____ Records supplied
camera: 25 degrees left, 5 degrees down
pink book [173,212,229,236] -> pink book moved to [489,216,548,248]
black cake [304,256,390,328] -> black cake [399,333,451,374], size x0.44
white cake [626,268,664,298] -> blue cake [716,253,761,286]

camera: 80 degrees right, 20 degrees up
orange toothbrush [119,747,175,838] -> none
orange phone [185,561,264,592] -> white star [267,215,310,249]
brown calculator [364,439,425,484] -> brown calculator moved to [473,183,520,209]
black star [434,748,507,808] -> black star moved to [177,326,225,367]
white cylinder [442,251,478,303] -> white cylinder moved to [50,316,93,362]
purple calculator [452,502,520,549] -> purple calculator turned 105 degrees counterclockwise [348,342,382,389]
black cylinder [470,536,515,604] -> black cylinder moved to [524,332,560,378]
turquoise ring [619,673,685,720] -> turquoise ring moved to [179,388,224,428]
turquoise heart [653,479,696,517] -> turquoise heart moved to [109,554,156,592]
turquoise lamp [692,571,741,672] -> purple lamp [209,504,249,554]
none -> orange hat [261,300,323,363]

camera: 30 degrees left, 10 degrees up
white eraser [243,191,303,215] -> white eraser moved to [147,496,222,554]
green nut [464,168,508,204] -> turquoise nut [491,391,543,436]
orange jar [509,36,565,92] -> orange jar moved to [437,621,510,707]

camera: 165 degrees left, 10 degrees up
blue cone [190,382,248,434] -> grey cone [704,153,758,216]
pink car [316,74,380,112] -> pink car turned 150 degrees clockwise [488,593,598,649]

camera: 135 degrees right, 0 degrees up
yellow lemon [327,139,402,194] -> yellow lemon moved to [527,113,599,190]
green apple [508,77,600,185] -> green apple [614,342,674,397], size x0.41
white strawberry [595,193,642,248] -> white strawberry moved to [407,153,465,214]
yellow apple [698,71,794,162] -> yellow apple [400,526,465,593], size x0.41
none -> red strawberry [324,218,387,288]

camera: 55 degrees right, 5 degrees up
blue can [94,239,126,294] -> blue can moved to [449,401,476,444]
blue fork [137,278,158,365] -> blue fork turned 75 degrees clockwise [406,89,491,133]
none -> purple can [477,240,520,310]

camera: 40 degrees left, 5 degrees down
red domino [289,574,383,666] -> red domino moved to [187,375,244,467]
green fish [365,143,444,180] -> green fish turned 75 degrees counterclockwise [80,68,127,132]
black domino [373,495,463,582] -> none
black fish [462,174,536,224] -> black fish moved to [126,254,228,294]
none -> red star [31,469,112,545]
________
§ Problem details
From the data above, output only the lines between the line containing "turquoise ring [619,673,685,720]" and the line containing "yellow lemon [327,139,402,194]", inclusive, exactly as written.

§ Result for this exercise
turquoise ring [619,673,685,720] -> turquoise ring moved to [179,388,224,428]
turquoise heart [653,479,696,517] -> turquoise heart moved to [109,554,156,592]
turquoise lamp [692,571,741,672] -> purple lamp [209,504,249,554]
none -> orange hat [261,300,323,363]

camera: 30 degrees left, 10 degrees up
white eraser [243,191,303,215] -> white eraser moved to [147,496,222,554]
green nut [464,168,508,204] -> turquoise nut [491,391,543,436]
orange jar [509,36,565,92] -> orange jar moved to [437,621,510,707]

camera: 165 degrees left, 10 degrees up
blue cone [190,382,248,434] -> grey cone [704,153,758,216]
pink car [316,74,380,112] -> pink car turned 150 degrees clockwise [488,593,598,649]

camera: 135 degrees right, 0 degrees up
yellow lemon [327,139,402,194] -> yellow lemon moved to [527,113,599,190]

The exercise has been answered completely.